* _What to do_
In the entries below, find the line with "C1: 4.7uF (plus" and the line with "C2: 2.2uF (plus"; give again those lines and every line between them, exactly.

* _Data excerpts_

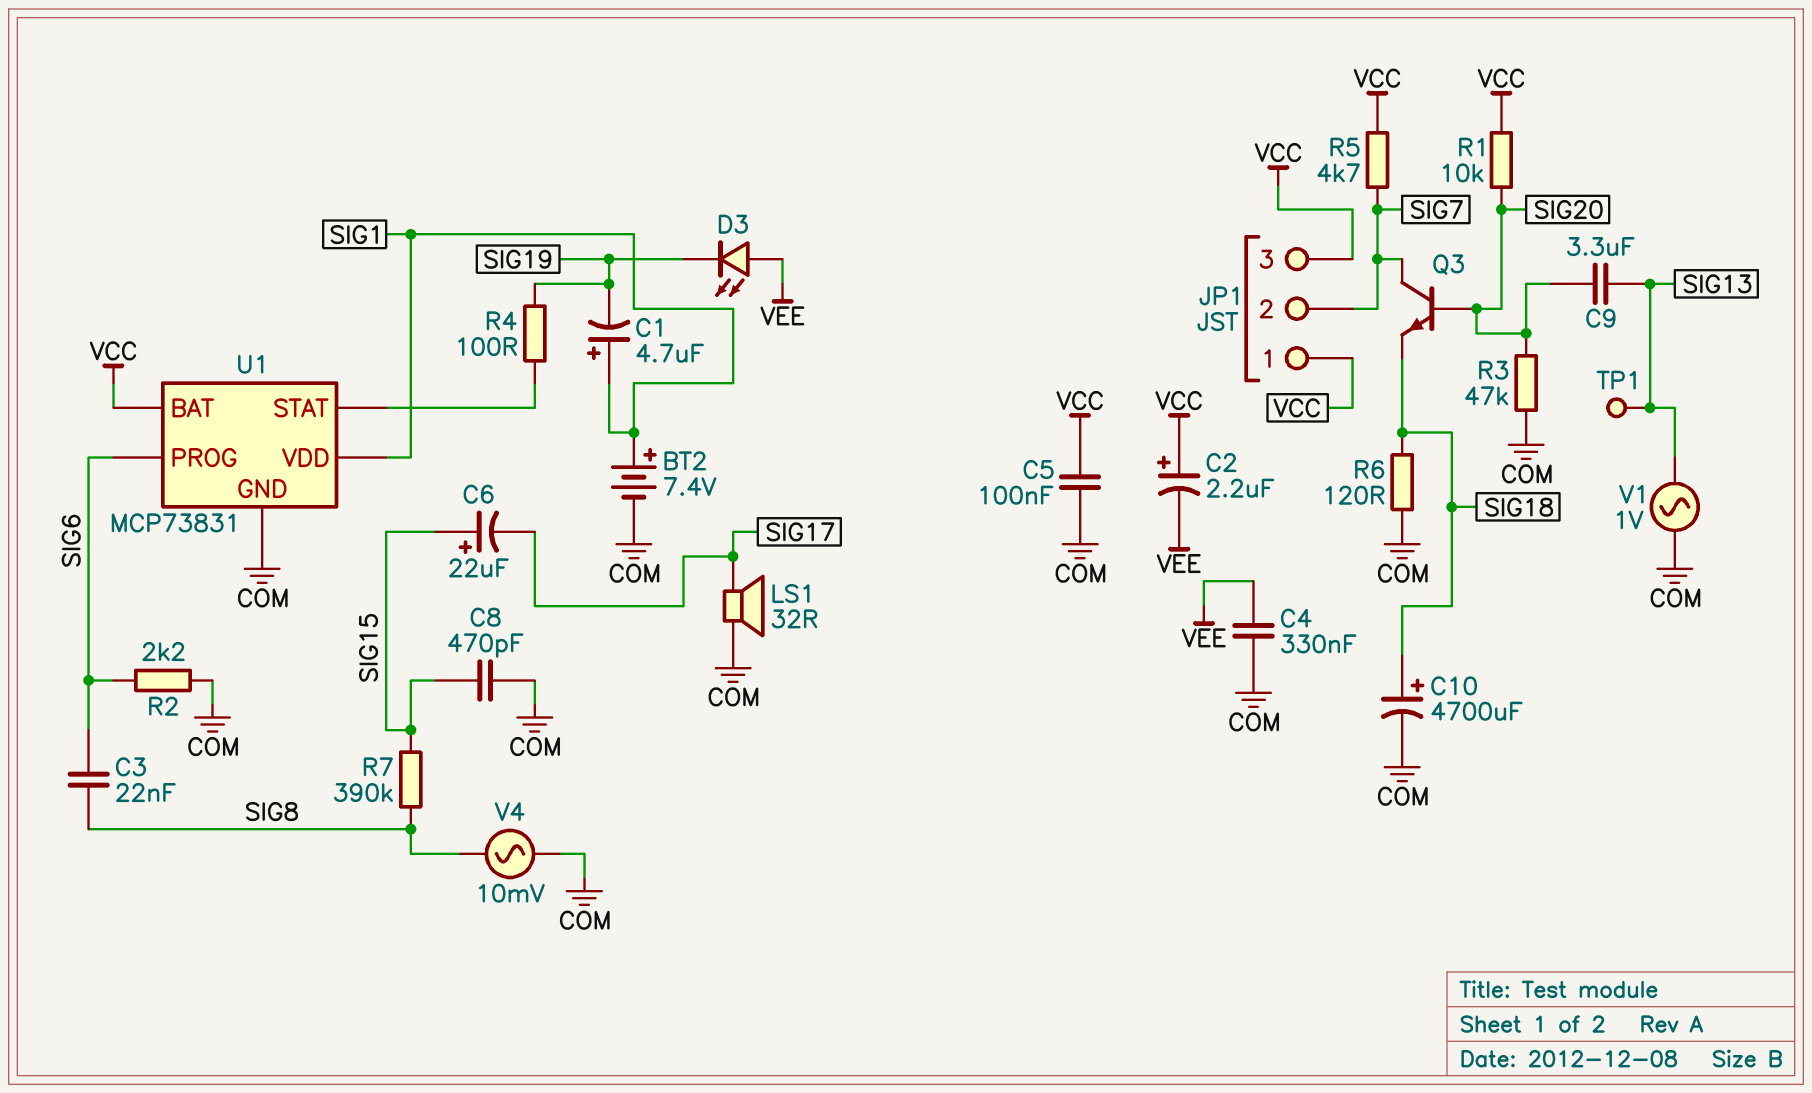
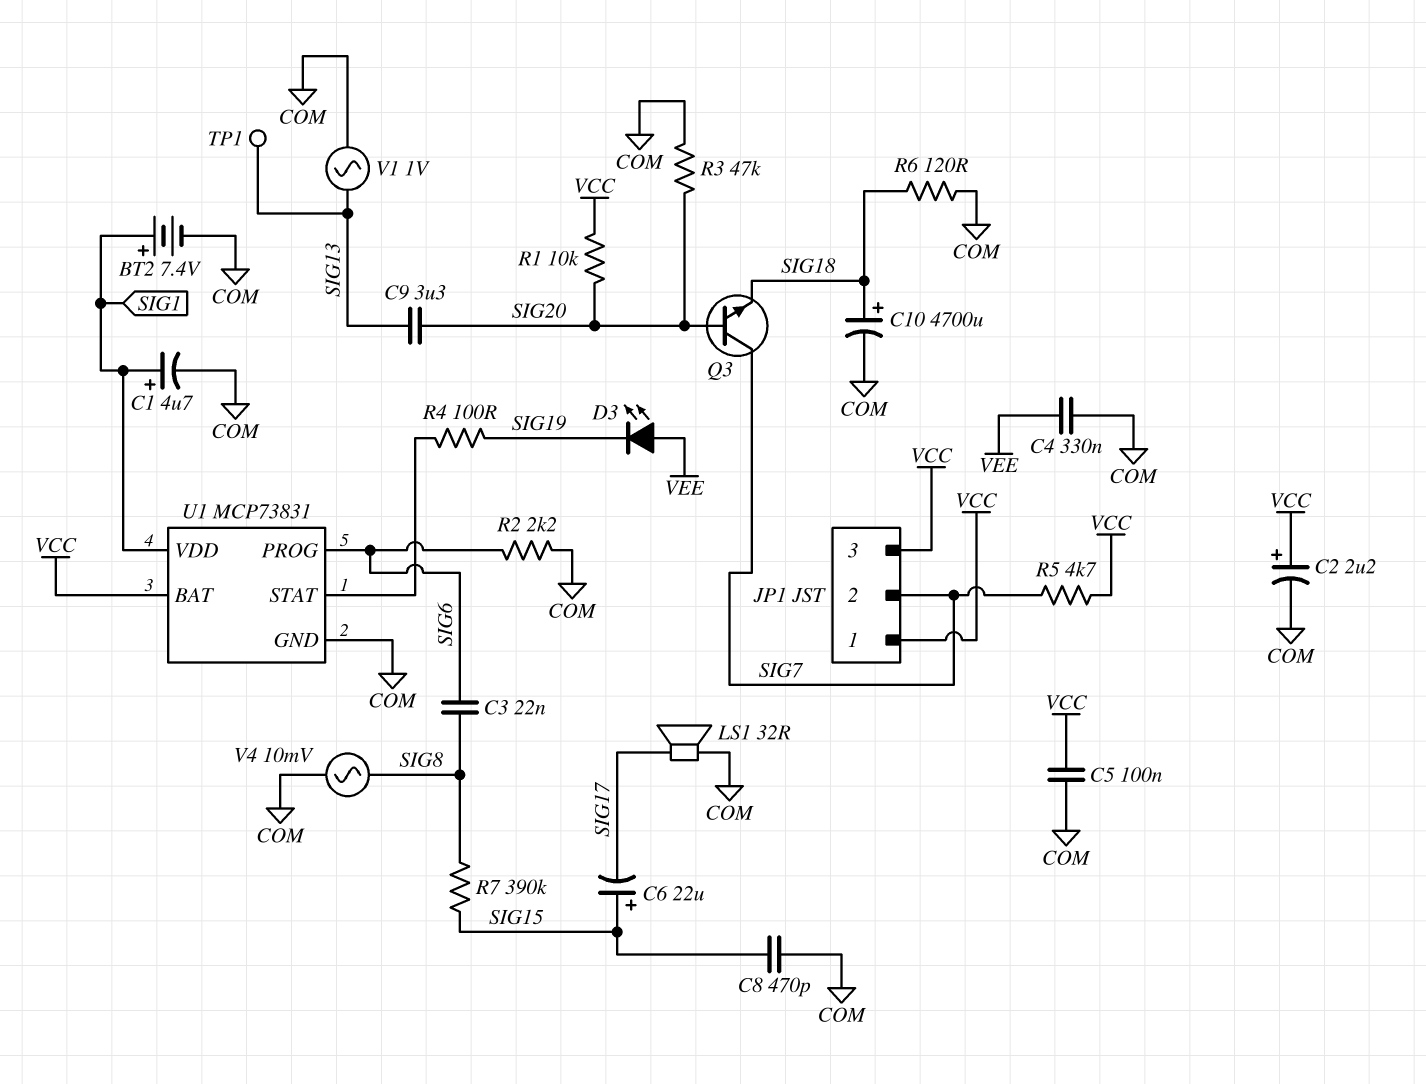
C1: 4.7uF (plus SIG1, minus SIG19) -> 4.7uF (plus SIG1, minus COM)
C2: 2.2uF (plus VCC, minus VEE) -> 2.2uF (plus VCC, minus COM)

==

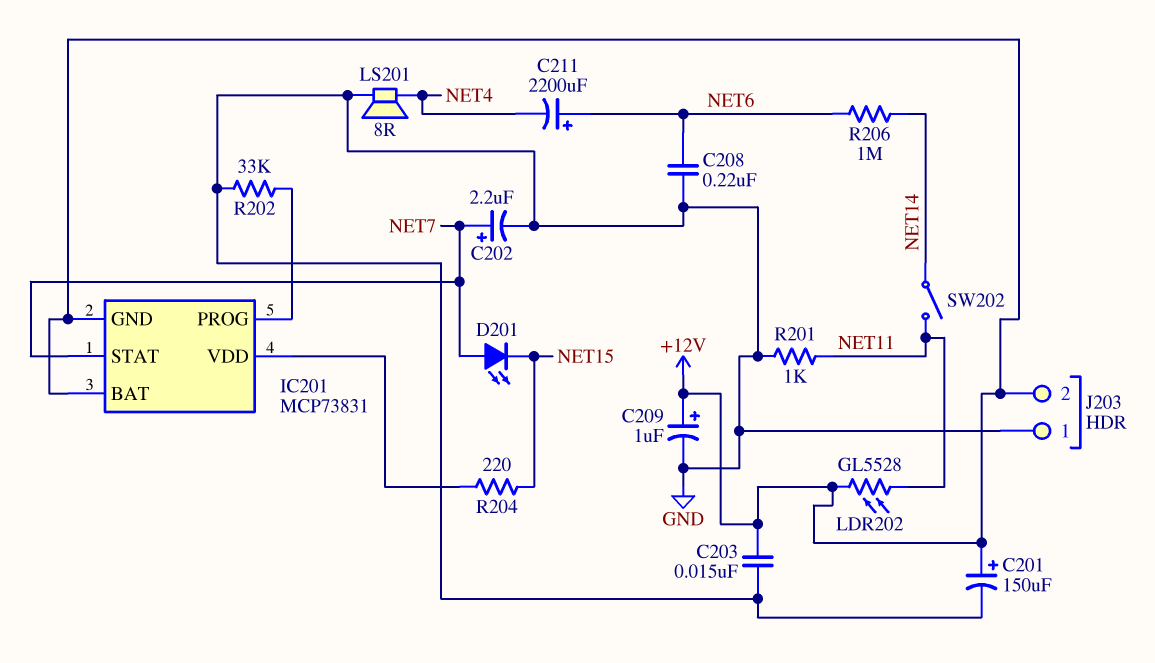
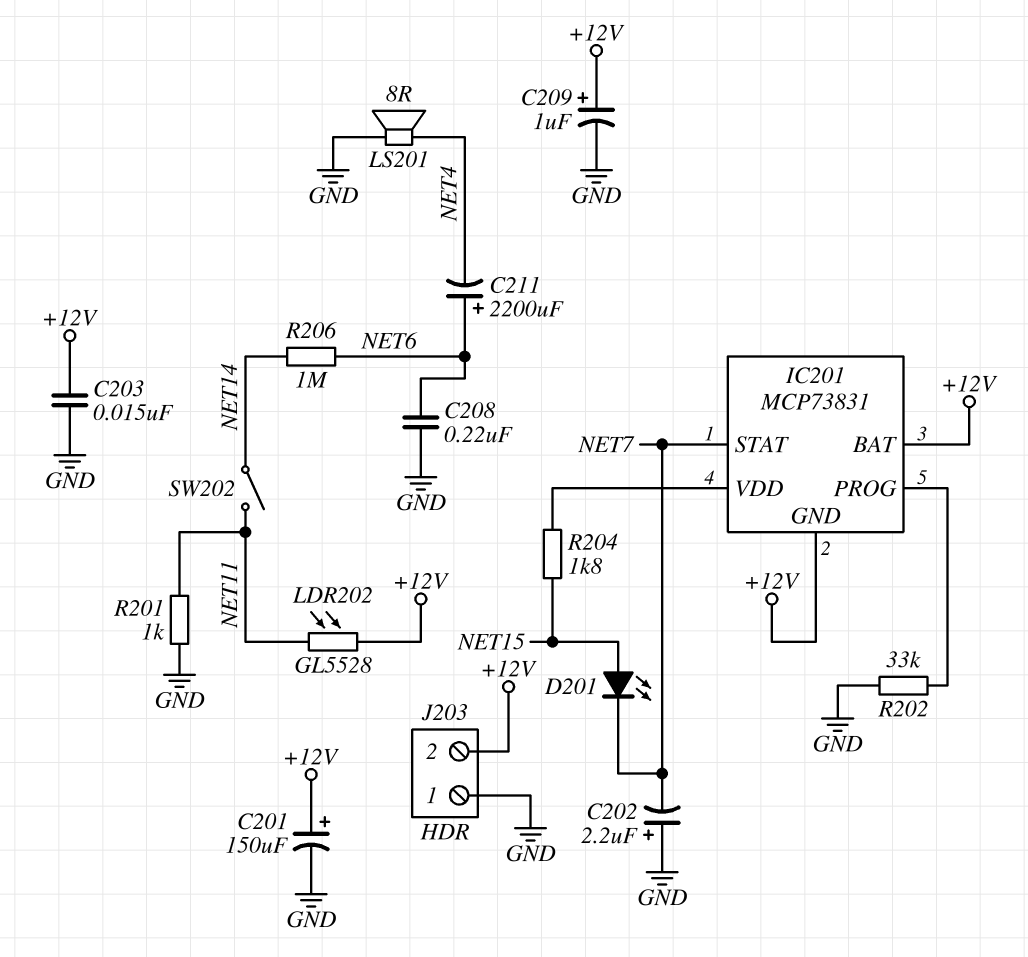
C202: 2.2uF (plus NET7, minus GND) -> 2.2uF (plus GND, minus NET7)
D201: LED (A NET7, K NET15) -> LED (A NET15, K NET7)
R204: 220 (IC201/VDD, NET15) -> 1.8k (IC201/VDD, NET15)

* _Your solution_
C1: 4.7uF (plus SIG1, minus SIG19) -> 4.7uF (plus SIG1, minus COM)
C2: 2.2uF (plus VCC, minus VEE) -> 2.2uF (plus VCC, minus COM)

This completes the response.